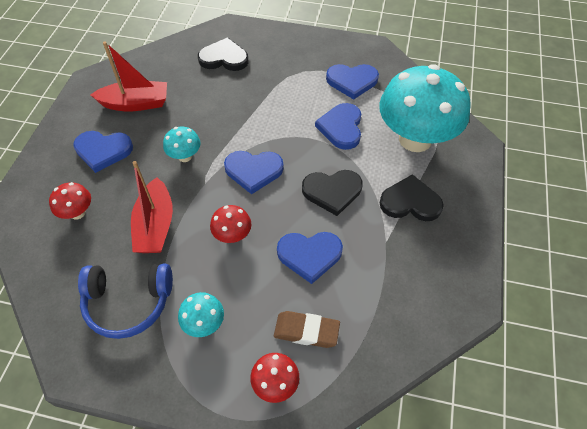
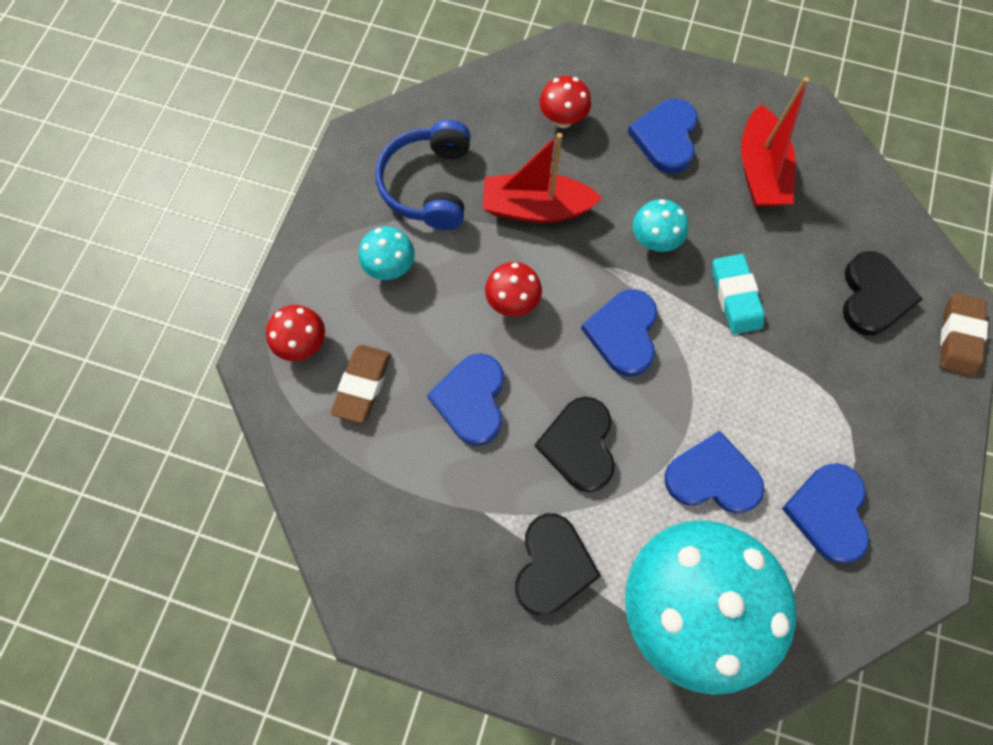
camera: 95 degrees right, 15 degrees up
(225, 116) = (735, 296): none -> turquoise eraser
(247, 28) = (958, 337): none -> brown eraser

※

Task:
The "(225, 116) = (735, 296): none" line through the last line above: set these down exactly and add nothing else.

Expected output:
(225, 116) = (735, 296): none -> turquoise eraser
(247, 28) = (958, 337): none -> brown eraser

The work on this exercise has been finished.